§ Task directions
The expected result is the full set of records, copied precisely, with images dropped.
------ Data to examine
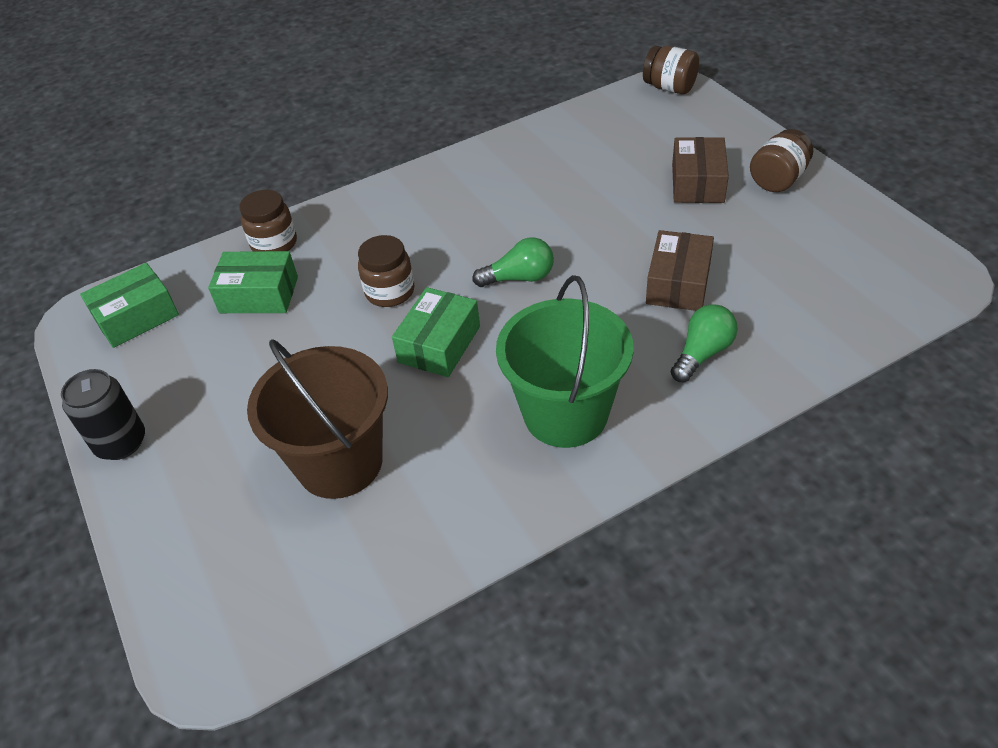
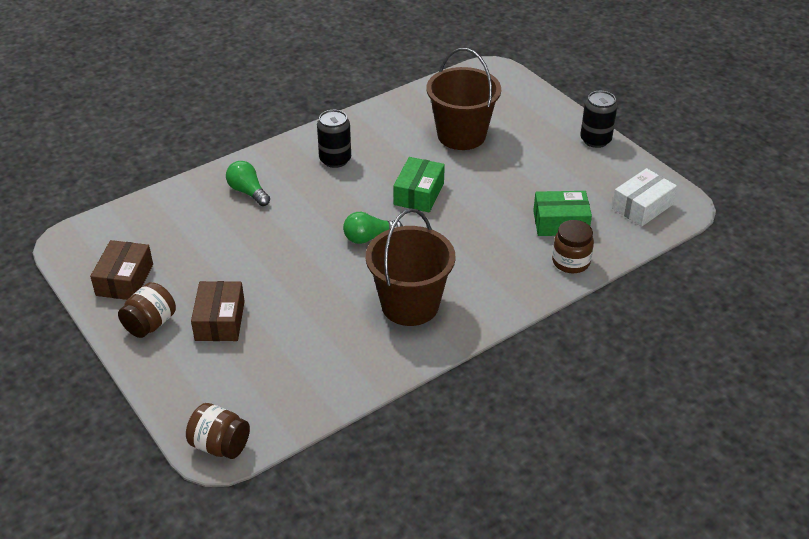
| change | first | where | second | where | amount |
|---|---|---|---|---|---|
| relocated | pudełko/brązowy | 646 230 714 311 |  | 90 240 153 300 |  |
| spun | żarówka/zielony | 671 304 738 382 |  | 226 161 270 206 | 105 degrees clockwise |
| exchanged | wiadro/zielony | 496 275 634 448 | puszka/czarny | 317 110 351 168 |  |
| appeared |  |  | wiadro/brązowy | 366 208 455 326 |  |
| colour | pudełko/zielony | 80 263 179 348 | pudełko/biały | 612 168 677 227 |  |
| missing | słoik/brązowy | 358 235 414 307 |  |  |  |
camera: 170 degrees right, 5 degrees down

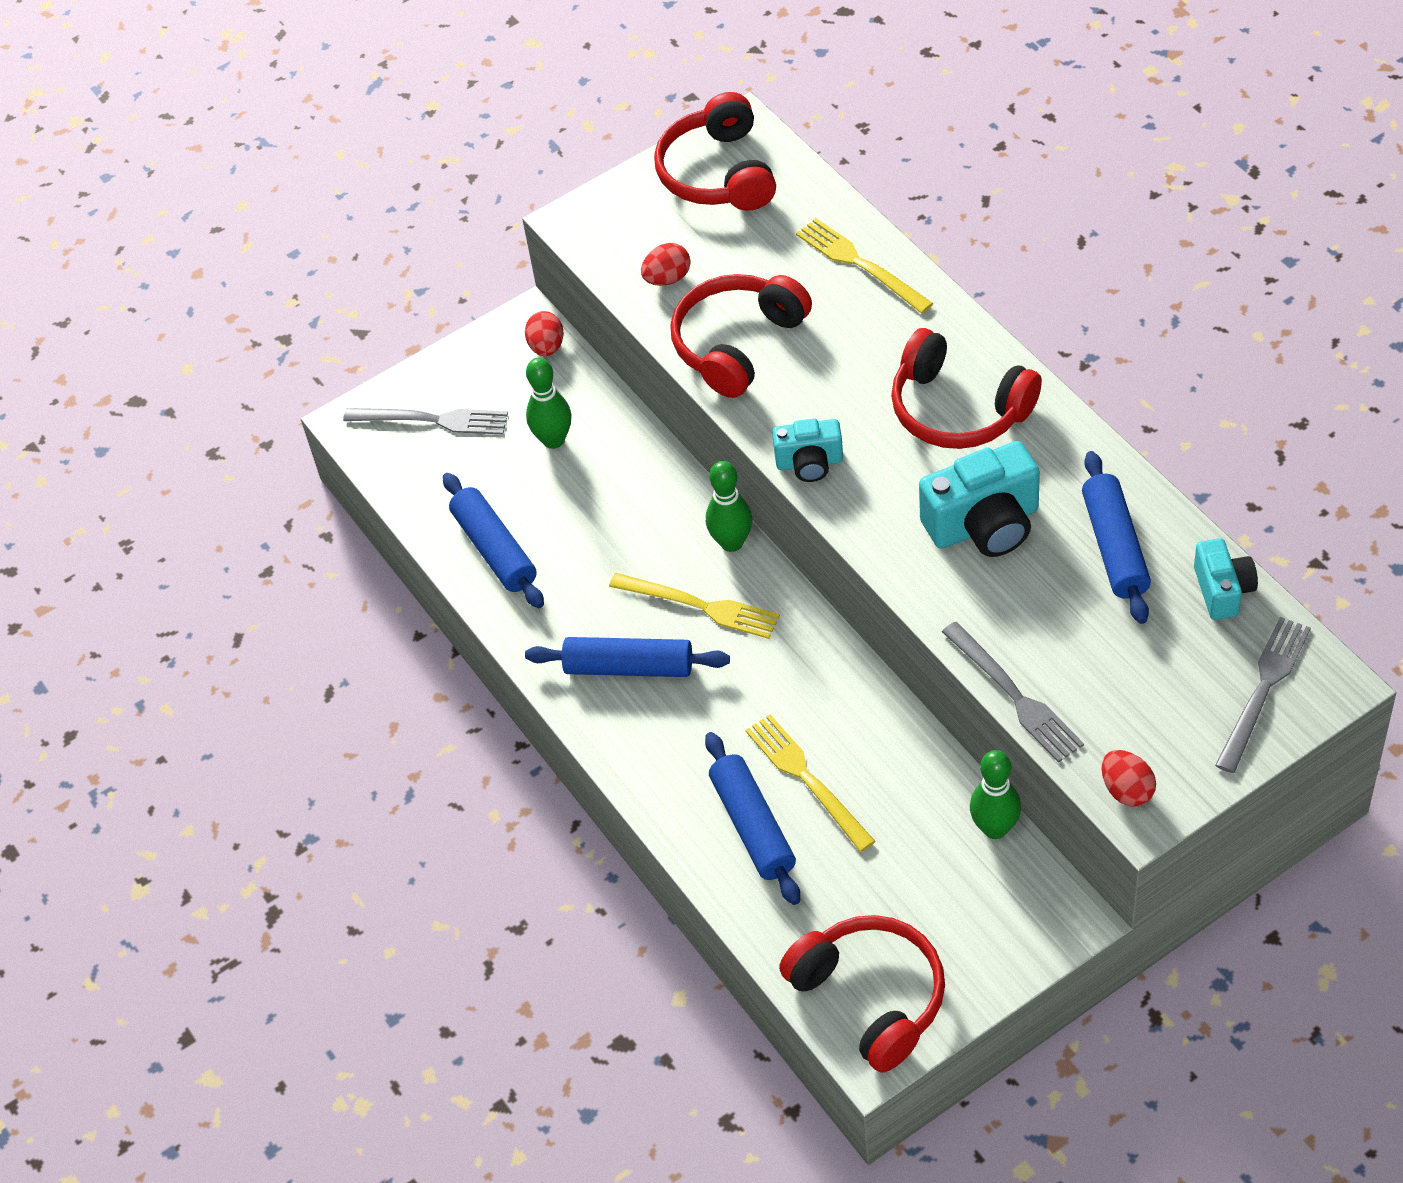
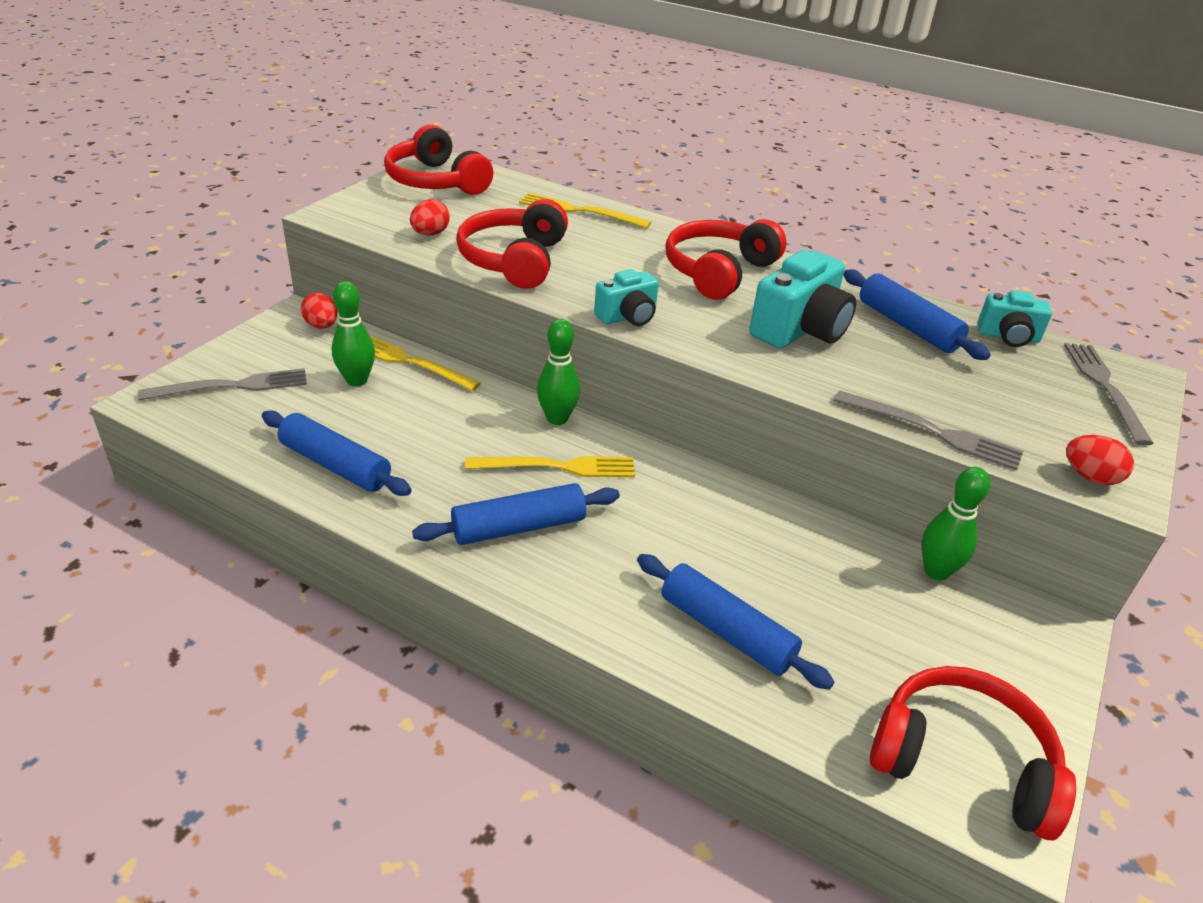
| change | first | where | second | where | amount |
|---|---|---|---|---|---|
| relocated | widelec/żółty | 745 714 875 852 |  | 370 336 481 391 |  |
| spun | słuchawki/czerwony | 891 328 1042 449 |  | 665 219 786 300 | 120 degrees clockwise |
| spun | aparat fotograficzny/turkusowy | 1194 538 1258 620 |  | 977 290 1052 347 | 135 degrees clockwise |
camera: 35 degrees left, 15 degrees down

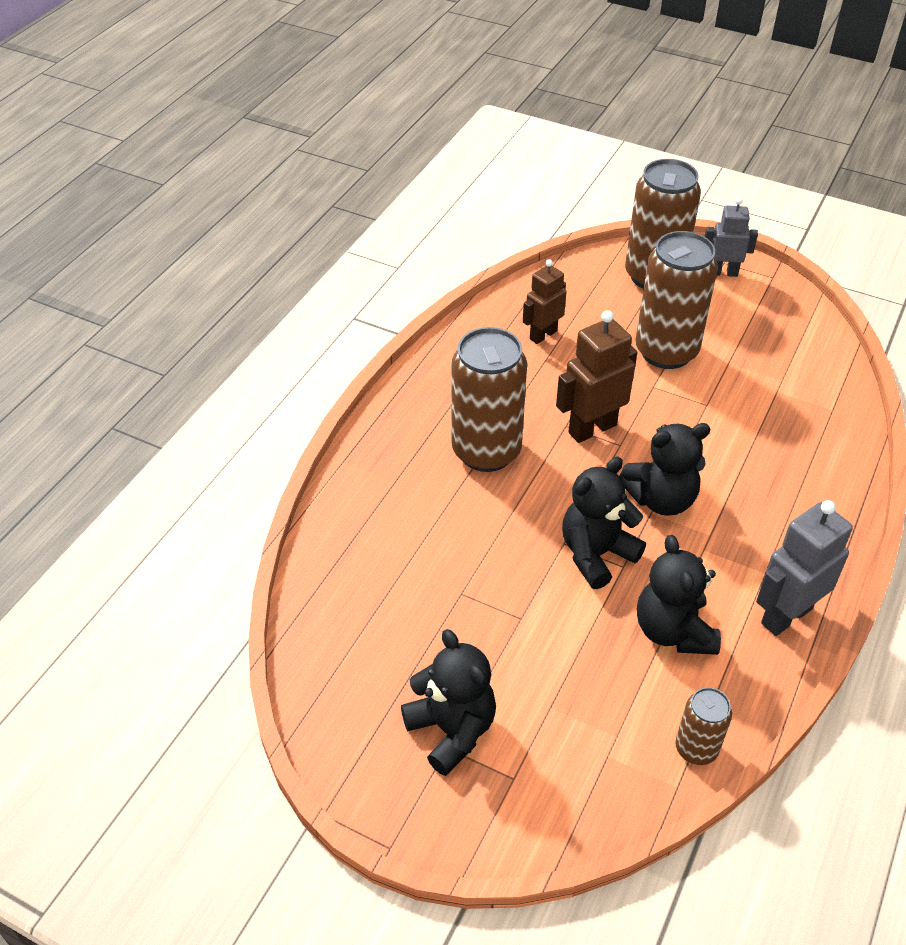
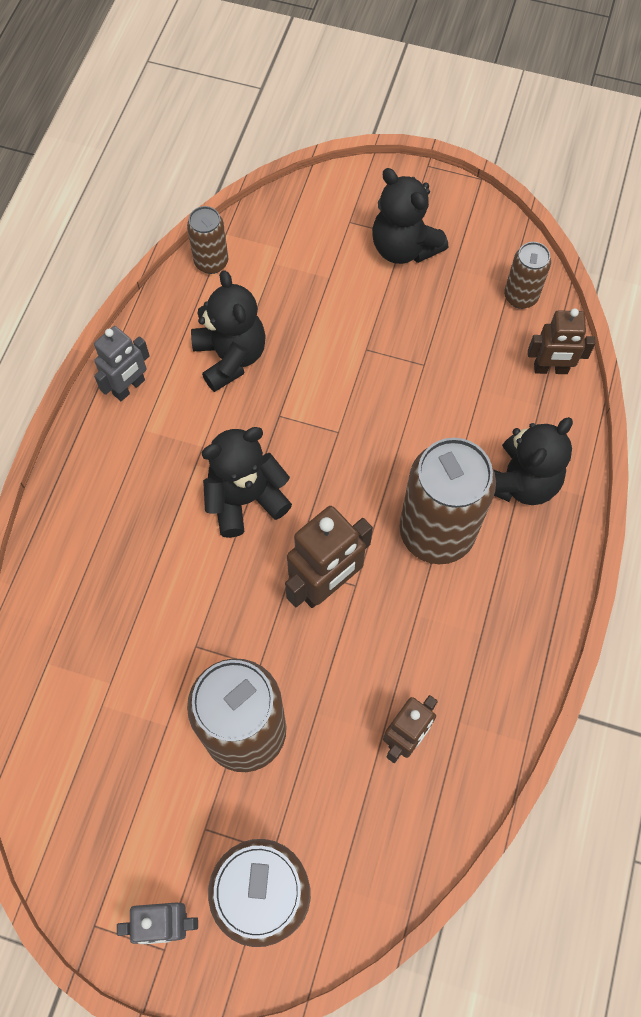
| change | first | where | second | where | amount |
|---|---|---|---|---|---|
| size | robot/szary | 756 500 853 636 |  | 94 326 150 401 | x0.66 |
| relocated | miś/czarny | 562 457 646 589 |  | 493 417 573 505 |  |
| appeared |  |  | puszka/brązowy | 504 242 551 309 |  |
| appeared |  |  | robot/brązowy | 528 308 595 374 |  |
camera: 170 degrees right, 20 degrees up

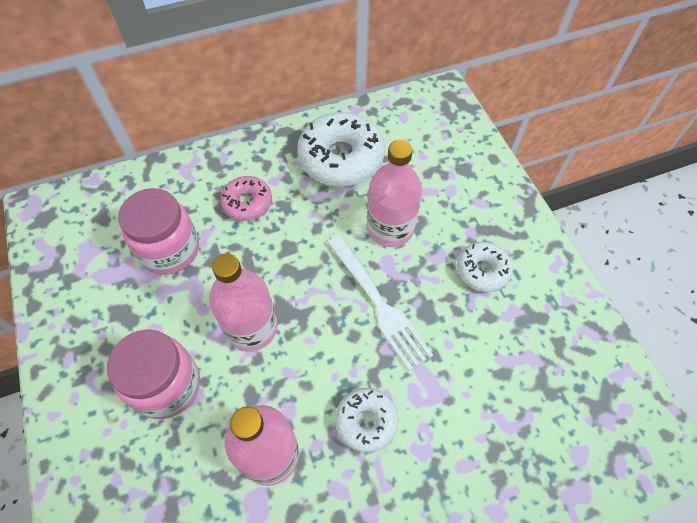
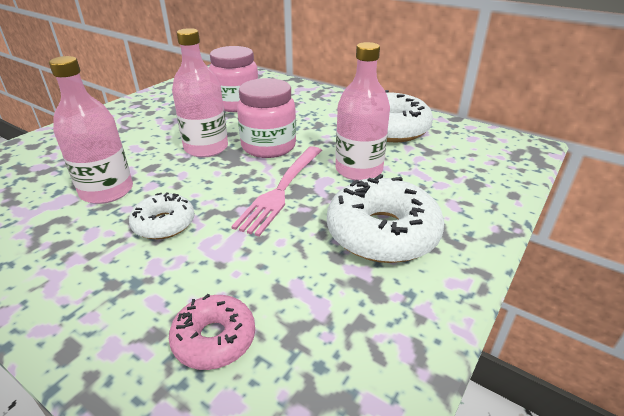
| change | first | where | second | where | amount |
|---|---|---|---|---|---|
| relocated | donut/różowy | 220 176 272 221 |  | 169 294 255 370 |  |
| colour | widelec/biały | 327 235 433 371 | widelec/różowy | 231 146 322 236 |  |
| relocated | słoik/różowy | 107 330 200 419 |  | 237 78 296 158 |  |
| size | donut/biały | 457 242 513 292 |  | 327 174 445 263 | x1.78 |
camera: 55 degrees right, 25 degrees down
------------
§ Result of this exercise
| change | first | where | second | where | amount |
|---|---|---|---|---|---|
| relocated | pudełko/brązowy | 646 230 714 311 |  | 90 240 153 300 |  |
| spun | żarówka/zielony | 671 304 738 382 |  | 226 161 270 206 | 105 degrees clockwise |
| exchanged | wiadro/zielony | 496 275 634 448 | puszka/czarny | 317 110 351 168 |  |
| appeared |  |  | wiadro/brązowy | 366 208 455 326 |  |
| colour | pudełko/zielony | 80 263 179 348 | pudełko/biały | 612 168 677 227 |  |
| missing | słoik/brązowy | 358 235 414 307 |  |  |  |
camera: 170 degrees right, 5 degrees down

| change | first | where | second | where | amount |
|---|---|---|---|---|---|
| relocated | widelec/żółty | 745 714 875 852 |  | 370 336 481 391 |  |
| spun | słuchawki/czerwony | 891 328 1042 449 |  | 665 219 786 300 | 120 degrees clockwise |
| spun | aparat fotograficzny/turkusowy | 1194 538 1258 620 |  | 977 290 1052 347 | 135 degrees clockwise |
camera: 35 degrees left, 15 degrees down

| change | first | where | second | where | amount |
|---|---|---|---|---|---|
| size | robot/szary | 756 500 853 636 |  | 94 326 150 401 | x0.66 |
| relocated | miś/czarny | 562 457 646 589 |  | 493 417 573 505 |  |
| appeared |  |  | puszka/brązowy | 504 242 551 309 |  |
| appeared |  |  | robot/brązowy | 528 308 595 374 |  |
camera: 170 degrees right, 20 degrees up

| change | first | where | second | where | amount |
|---|---|---|---|---|---|
| relocated | donut/różowy | 220 176 272 221 |  | 169 294 255 370 |  |
| colour | widelec/biały | 327 235 433 371 | widelec/różowy | 231 146 322 236 |  |
| relocated | słoik/różowy | 107 330 200 419 |  | 237 78 296 158 |  |
| size | donut/biały | 457 242 513 292 |  | 327 174 445 263 | x1.78 |
camera: 55 degrees right, 25 degrees down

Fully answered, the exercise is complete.